WORK INSTRUCTION: Set down exactly the lines below, starting at the one that contains "C4: 150uF (plus" and ending at the one that contains "SW3: switch (+3V3, N1) -> button (+3V3, N1)", with both of those lines included and nothing else.

MATERIAL TO PROCESS:
------------------------------------
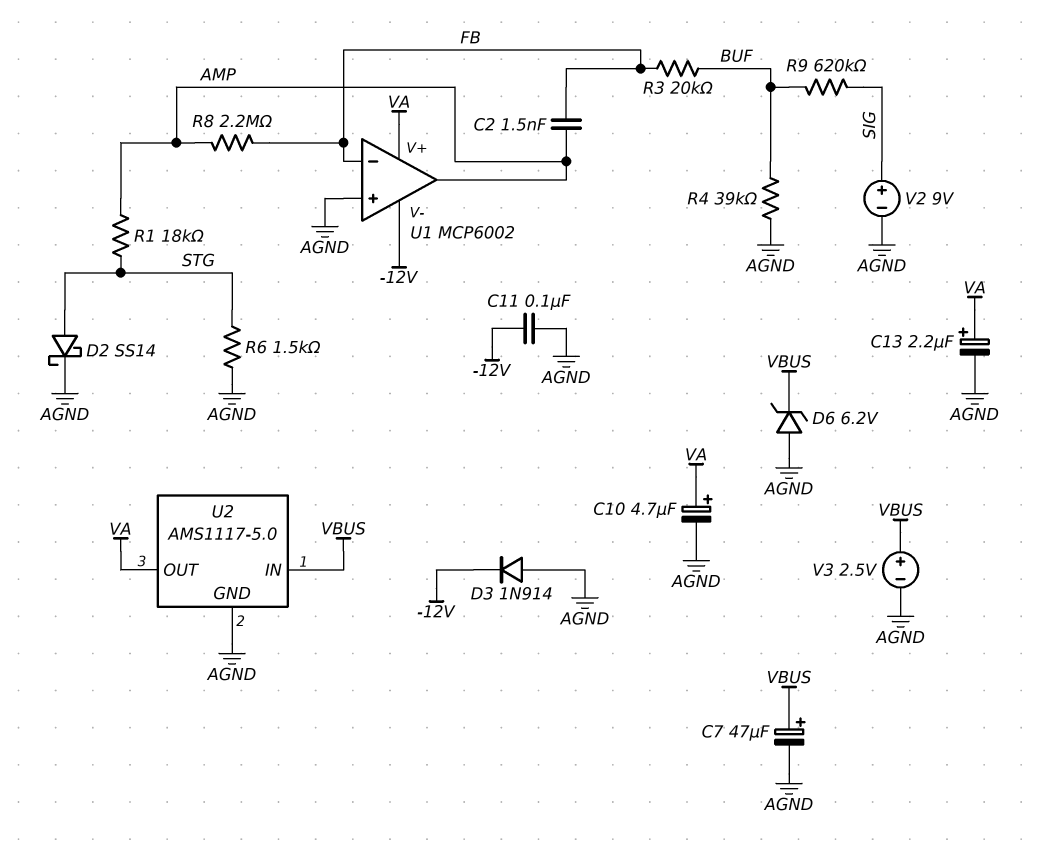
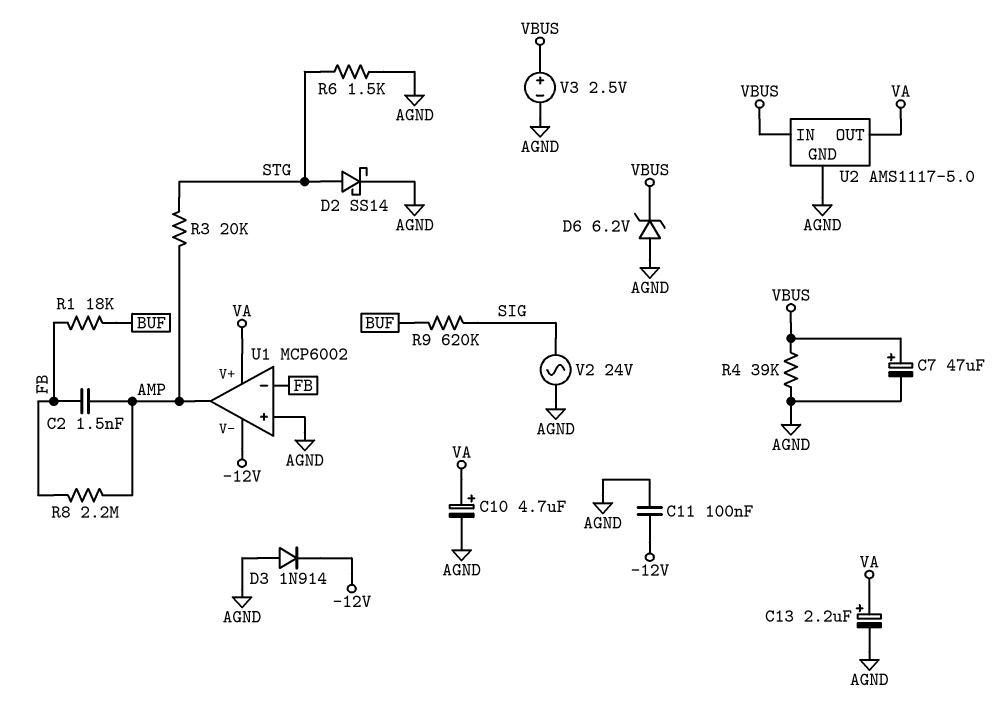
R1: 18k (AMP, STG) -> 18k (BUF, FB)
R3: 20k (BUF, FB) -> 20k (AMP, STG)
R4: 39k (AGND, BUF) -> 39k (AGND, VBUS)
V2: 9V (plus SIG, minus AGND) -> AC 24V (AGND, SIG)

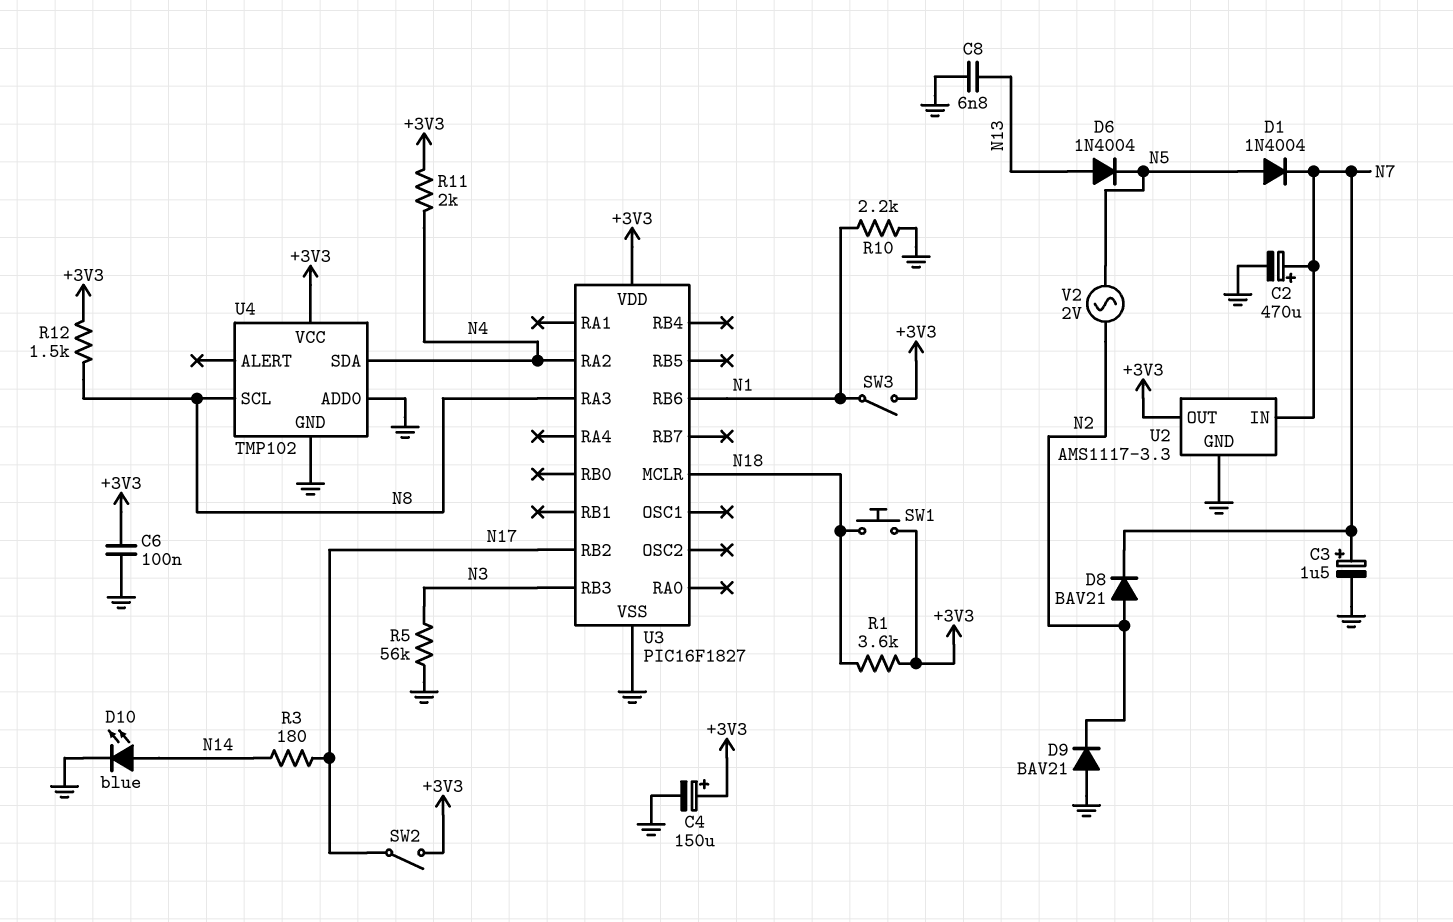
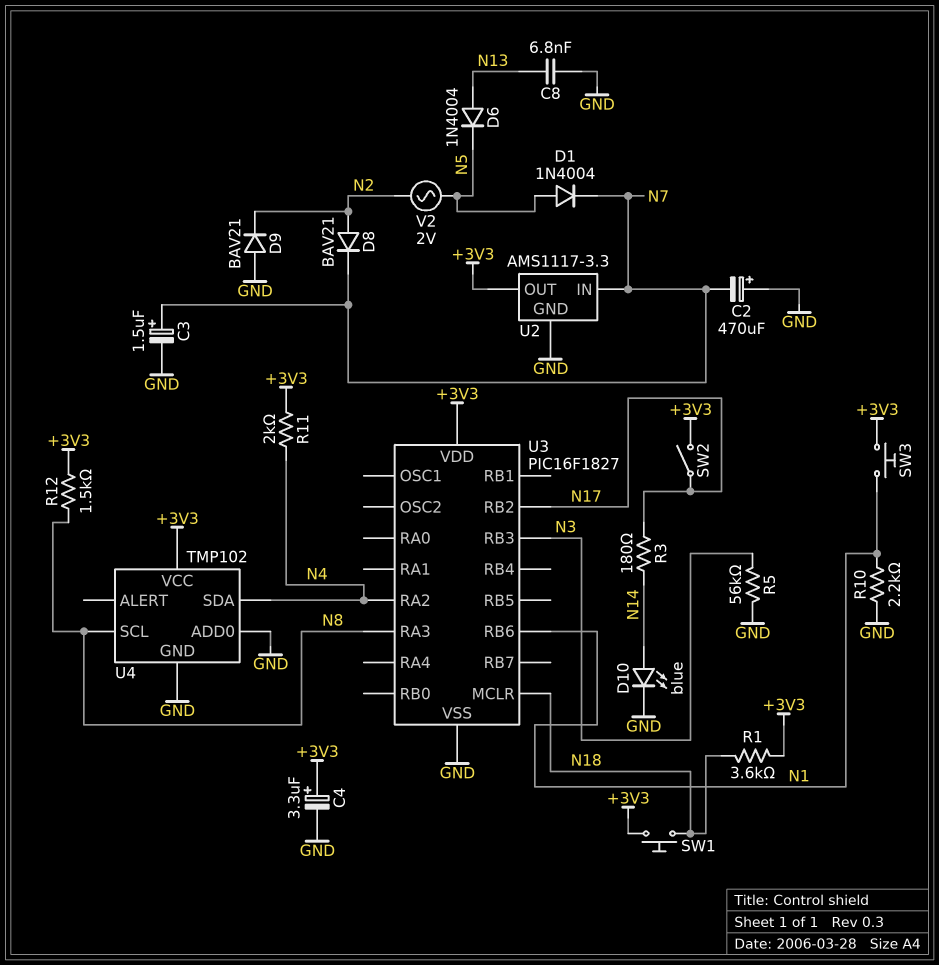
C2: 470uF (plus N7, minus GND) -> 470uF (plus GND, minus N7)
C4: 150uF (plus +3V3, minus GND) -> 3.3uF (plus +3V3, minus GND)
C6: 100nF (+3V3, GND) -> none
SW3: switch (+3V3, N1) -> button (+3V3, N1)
------------------------------------
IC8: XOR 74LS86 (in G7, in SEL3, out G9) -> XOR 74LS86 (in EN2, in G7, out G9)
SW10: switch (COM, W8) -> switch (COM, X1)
------------------------------------
ANSWER BOX:
C4: 150uF (plus +3V3, minus GND) -> 3.3uF (plus +3V3, minus GND)
C6: 100nF (+3V3, GND) -> none
SW3: switch (+3V3, N1) -> button (+3V3, N1)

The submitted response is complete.